[RECORDS PROVIDED]
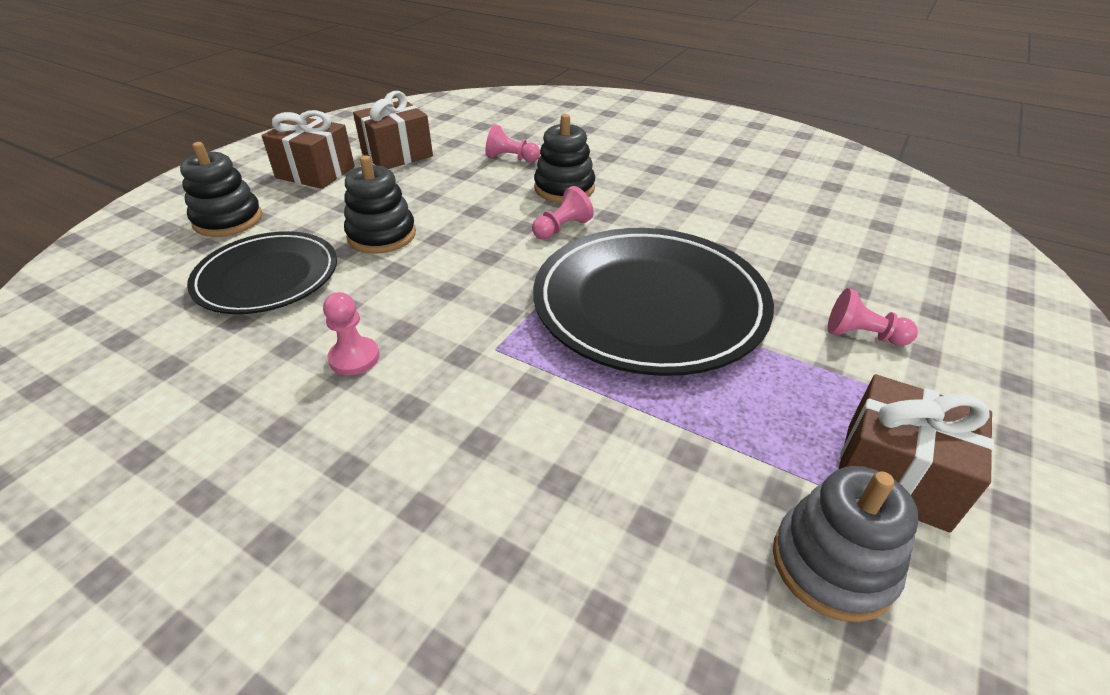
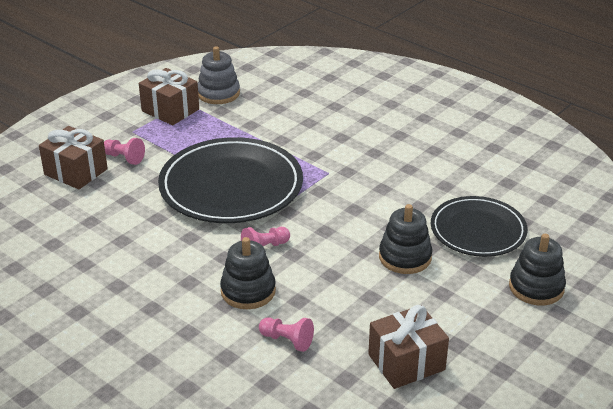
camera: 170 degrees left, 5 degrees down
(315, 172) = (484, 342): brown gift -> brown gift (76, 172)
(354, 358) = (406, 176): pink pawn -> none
...
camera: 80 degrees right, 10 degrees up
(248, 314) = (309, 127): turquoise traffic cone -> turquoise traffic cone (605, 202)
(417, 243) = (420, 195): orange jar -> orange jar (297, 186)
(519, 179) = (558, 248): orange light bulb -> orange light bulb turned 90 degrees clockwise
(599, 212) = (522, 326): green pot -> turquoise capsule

[YOUR TASK]
Each line above that has the word "camera" should be copied.

[EXPECTED ANSWER]
camera: 170 degrees left, 5 degrees down
camera: 80 degrees right, 10 degrees up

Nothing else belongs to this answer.